## [WORK TASK]
At the line that includes "BUTTON: TTP223 -> KY-004", begin writing out the entries below exactly, and continue through the last line without adding anything.

## [MATERIAL FOR THIS TASK]
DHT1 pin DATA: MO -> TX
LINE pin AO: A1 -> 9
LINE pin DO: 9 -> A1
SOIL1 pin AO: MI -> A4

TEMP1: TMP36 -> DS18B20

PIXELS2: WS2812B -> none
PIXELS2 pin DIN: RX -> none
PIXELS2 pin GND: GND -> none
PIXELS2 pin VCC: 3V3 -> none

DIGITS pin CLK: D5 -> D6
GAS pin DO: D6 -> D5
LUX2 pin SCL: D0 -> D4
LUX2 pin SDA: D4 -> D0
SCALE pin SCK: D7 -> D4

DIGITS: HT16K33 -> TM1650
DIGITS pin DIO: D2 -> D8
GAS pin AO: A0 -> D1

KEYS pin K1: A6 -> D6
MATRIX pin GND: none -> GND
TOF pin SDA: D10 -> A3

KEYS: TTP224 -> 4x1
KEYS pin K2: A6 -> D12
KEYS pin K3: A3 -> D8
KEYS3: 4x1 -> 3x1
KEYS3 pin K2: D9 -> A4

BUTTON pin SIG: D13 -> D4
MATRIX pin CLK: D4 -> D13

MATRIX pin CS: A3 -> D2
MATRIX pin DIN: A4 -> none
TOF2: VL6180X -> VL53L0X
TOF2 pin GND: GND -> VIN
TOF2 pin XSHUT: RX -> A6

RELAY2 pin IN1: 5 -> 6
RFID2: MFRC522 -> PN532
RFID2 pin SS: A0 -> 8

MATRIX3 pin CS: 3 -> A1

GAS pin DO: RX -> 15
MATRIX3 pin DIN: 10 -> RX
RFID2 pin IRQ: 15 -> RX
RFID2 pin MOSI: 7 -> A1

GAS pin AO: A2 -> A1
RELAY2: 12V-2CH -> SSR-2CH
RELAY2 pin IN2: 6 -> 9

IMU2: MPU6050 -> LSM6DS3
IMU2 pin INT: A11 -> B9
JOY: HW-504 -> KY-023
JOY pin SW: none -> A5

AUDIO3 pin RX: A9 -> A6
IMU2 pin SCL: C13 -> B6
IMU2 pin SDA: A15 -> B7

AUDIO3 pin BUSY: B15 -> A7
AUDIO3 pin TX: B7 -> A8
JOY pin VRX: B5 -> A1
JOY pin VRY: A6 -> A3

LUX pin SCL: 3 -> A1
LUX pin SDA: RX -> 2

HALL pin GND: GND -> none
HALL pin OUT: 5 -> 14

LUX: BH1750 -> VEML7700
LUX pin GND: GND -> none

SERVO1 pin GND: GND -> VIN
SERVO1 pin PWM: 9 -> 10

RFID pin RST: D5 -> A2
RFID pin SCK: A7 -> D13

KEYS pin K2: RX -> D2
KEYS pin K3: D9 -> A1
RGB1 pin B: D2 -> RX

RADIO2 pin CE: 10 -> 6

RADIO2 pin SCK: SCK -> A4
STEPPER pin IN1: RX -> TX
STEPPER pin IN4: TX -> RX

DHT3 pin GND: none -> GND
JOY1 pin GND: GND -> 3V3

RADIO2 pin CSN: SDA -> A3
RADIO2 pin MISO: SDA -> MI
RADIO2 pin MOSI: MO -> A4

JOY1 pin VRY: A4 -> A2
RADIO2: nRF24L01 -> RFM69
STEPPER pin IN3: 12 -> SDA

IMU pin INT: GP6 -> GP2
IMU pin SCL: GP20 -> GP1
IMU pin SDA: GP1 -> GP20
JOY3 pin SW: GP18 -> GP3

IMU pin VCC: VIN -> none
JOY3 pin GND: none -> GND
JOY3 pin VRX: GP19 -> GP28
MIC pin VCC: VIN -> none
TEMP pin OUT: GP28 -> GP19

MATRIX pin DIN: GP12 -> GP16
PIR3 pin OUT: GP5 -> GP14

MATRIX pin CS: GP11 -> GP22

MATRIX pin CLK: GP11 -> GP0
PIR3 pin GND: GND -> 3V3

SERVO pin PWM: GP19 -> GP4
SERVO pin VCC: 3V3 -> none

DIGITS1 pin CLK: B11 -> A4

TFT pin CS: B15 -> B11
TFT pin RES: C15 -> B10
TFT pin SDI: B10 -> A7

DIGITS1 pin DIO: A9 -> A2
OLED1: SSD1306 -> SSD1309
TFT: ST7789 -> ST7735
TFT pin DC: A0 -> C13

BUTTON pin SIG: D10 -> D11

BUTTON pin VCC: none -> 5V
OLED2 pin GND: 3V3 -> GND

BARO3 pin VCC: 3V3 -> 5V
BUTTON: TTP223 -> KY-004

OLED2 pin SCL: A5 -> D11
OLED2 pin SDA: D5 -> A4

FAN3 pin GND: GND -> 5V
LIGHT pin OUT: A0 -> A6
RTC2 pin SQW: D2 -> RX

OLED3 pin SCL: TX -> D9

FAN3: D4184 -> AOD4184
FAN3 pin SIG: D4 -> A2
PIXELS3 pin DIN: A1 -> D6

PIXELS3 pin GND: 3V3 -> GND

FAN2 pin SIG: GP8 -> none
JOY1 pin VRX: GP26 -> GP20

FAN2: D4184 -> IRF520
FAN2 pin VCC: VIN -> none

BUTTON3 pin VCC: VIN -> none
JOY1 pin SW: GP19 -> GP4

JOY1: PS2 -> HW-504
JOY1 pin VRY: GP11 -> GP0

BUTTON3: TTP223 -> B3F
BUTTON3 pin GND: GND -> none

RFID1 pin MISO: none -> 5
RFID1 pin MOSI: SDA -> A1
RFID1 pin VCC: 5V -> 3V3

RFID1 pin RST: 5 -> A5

## [ANSWER TO THIS TASK]
BUTTON: TTP223 -> KY-004

OLED2 pin SCL: A5 -> D11
OLED2 pin SDA: D5 -> A4

FAN3 pin GND: GND -> 5V
LIGHT pin OUT: A0 -> A6
RTC2 pin SQW: D2 -> RX

OLED3 pin SCL: TX -> D9

FAN3: D4184 -> AOD4184
FAN3 pin SIG: D4 -> A2
PIXELS3 pin DIN: A1 -> D6

PIXELS3 pin GND: 3V3 -> GND

FAN2 pin SIG: GP8 -> none
JOY1 pin VRX: GP26 -> GP20

FAN2: D4184 -> IRF520
FAN2 pin VCC: VIN -> none

BUTTON3 pin VCC: VIN -> none
JOY1 pin SW: GP19 -> GP4

JOY1: PS2 -> HW-504
JOY1 pin VRY: GP11 -> GP0

BUTTON3: TTP223 -> B3F
BUTTON3 pin GND: GND -> none

RFID1 pin MISO: none -> 5
RFID1 pin MOSI: SDA -> A1
RFID1 pin VCC: 5V -> 3V3

RFID1 pin RST: 5 -> A5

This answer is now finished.